SUPPLIED MATERIAL START

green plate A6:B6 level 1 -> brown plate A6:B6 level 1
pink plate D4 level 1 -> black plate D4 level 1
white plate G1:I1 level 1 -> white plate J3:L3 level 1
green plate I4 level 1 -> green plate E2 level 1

SUPPLIED MATERIAL END

◆ **REQUIRED WORK**
All lines from the one holding "pink plate D4" through the final line of the material must be set down exactly, and nothing else may be added.

◆ **ANSWER SECTION**
pink plate D4 level 1 -> black plate D4 level 1
white plate G1:I1 level 1 -> white plate J3:L3 level 1
green plate I4 level 1 -> green plate E2 level 1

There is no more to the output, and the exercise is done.